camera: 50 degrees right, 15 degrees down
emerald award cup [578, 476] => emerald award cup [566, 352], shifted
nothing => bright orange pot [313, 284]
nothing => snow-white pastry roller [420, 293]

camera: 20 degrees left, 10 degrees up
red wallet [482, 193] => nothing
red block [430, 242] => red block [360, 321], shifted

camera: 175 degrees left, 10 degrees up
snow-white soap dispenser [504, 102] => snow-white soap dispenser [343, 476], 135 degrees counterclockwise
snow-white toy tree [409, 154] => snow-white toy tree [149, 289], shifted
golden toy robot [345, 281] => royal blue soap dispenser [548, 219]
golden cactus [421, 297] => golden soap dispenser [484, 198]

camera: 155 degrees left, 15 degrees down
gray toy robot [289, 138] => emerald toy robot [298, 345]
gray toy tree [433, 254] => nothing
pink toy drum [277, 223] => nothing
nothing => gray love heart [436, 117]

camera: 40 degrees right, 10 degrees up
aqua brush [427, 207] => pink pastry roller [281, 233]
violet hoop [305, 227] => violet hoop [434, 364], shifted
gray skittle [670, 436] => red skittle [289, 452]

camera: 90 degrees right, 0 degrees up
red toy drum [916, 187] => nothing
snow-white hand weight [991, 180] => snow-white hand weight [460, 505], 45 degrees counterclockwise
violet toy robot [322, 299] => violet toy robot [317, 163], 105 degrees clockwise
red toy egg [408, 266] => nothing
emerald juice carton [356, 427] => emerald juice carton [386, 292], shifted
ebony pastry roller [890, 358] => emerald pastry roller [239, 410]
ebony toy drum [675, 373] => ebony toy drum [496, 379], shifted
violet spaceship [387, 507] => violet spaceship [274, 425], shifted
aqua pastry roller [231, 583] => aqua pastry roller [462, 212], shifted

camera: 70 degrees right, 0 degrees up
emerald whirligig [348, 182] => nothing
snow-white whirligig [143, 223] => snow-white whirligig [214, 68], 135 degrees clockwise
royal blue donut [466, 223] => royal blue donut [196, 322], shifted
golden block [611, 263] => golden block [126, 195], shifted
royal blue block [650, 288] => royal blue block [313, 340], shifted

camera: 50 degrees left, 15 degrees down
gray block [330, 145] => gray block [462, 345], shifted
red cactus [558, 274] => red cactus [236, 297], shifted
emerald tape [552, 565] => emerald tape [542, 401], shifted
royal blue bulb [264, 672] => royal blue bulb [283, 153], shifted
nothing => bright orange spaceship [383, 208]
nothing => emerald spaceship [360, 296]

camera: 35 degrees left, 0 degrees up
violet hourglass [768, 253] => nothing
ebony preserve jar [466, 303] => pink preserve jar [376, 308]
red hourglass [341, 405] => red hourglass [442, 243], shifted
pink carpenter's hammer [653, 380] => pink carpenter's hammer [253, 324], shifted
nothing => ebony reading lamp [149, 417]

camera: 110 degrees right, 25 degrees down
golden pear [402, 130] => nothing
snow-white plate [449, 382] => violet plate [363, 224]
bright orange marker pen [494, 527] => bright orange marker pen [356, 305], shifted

**REQUIRED WORK**
An exact copy of every record is needed.

**RESULT OF THE TASK**
camera: 50 degrees right, 15 degrees down
emerald award cup [578, 476] => emerald award cup [566, 352], shifted
nothing => bright orange pot [313, 284]
nothing => snow-white pastry roller [420, 293]

camera: 20 degrees left, 10 degrees up
red wallet [482, 193] => nothing
red block [430, 242] => red block [360, 321], shifted

camera: 175 degrees left, 10 degrees up
snow-white soap dispenser [504, 102] => snow-white soap dispenser [343, 476], 135 degrees counterclockwise
snow-white toy tree [409, 154] => snow-white toy tree [149, 289], shifted
golden toy robot [345, 281] => royal blue soap dispenser [548, 219]
golden cactus [421, 297] => golden soap dispenser [484, 198]

camera: 155 degrees left, 15 degrees down
gray toy robot [289, 138] => emerald toy robot [298, 345]
gray toy tree [433, 254] => nothing
pink toy drum [277, 223] => nothing
nothing => gray love heart [436, 117]

camera: 40 degrees right, 10 degrees up
aqua brush [427, 207] => pink pastry roller [281, 233]
violet hoop [305, 227] => violet hoop [434, 364], shifted
gray skittle [670, 436] => red skittle [289, 452]

camera: 90 degrees right, 0 degrees up
red toy drum [916, 187] => nothing
snow-white hand weight [991, 180] => snow-white hand weight [460, 505], 45 degrees counterclockwise
violet toy robot [322, 299] => violet toy robot [317, 163], 105 degrees clockwise
red toy egg [408, 266] => nothing
emerald juice carton [356, 427] => emerald juice carton [386, 292], shifted
ebony pastry roller [890, 358] => emerald pastry roller [239, 410]
ebony toy drum [675, 373] => ebony toy drum [496, 379], shifted
violet spaceship [387, 507] => violet spaceship [274, 425], shifted
aqua pastry roller [231, 583] => aqua pastry roller [462, 212], shifted

camera: 70 degrees right, 0 degrees up
emerald whirligig [348, 182] => nothing
snow-white whirligig [143, 223] => snow-white whirligig [214, 68], 135 degrees clockwise
royal blue donut [466, 223] => royal blue donut [196, 322], shifted
golden block [611, 263] => golden block [126, 195], shifted
royal blue block [650, 288] => royal blue block [313, 340], shifted

camera: 50 degrees left, 15 degrees down
gray block [330, 145] => gray block [462, 345], shifted
red cactus [558, 274] => red cactus [236, 297], shifted
emerald tape [552, 565] => emerald tape [542, 401], shifted
royal blue bulb [264, 672] => royal blue bulb [283, 153], shifted
nothing => bright orange spaceship [383, 208]
nothing => emerald spaceship [360, 296]

camera: 35 degrees left, 0 degrees up
violet hourglass [768, 253] => nothing
ebony preserve jar [466, 303] => pink preserve jar [376, 308]
red hourglass [341, 405] => red hourglass [442, 243], shifted
pink carpenter's hammer [653, 380] => pink carpenter's hammer [253, 324], shifted
nothing => ebony reading lamp [149, 417]

camera: 110 degrees right, 25 degrees down
golden pear [402, 130] => nothing
snow-white plate [449, 382] => violet plate [363, 224]
bright orange marker pen [494, 527] => bright orange marker pen [356, 305], shifted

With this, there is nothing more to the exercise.